[Start of Attachment]

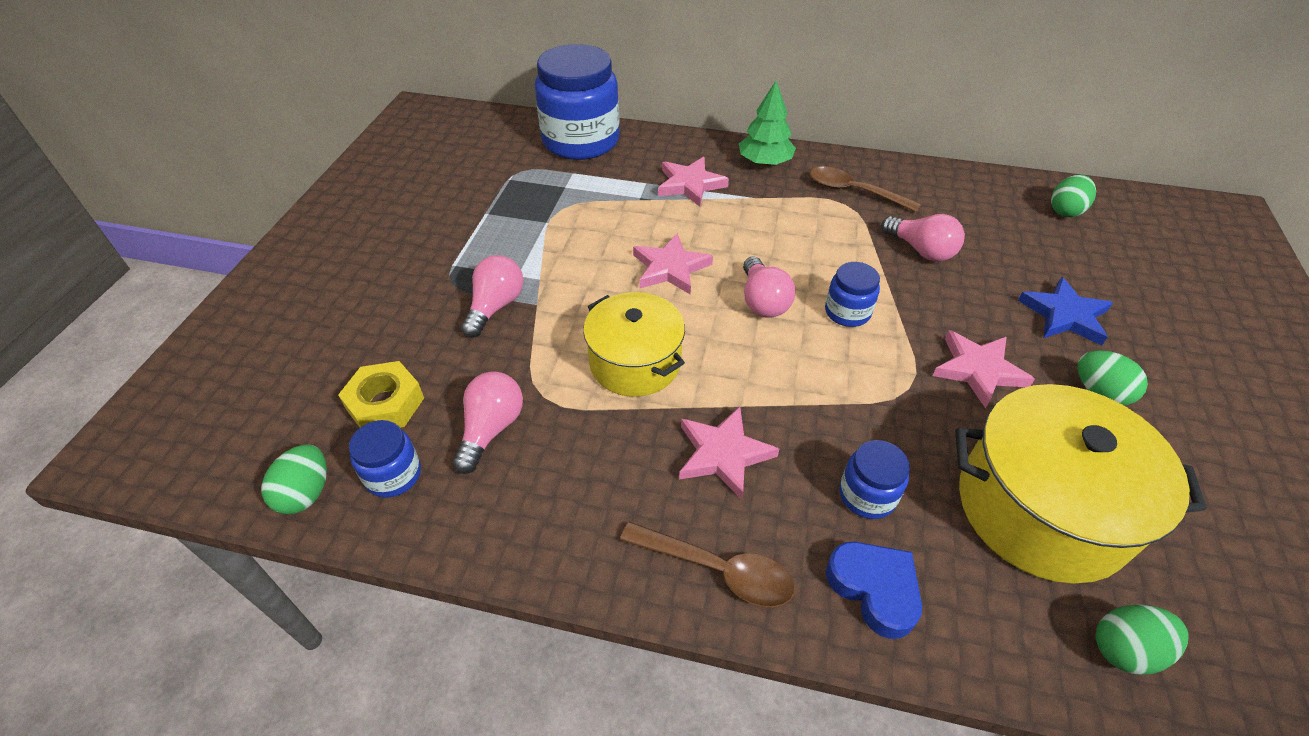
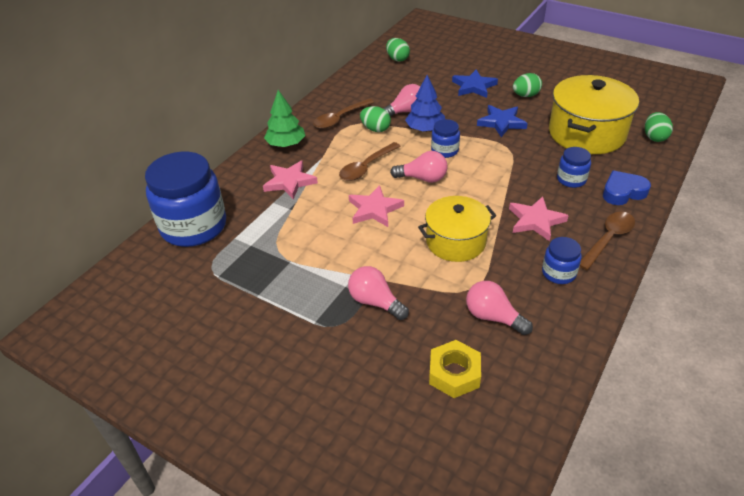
camera: 70 degrees left, 5 degrees down
(306, 493) = (527, 423): green egg -> green egg (375, 129)
(393, 475) = (520, 372): blue jar -> blue jar (558, 273)
(757, 241) = (366, 167): none -> brown spoon
(889, 280) = (425, 129): none -> blue tree
(978, 370) = (501, 123): pink star -> blue star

[End of Attachment]

• About this exercise
All that is needed is how many lines of the listing hold the word "none", stated as one number.

• Answer area
2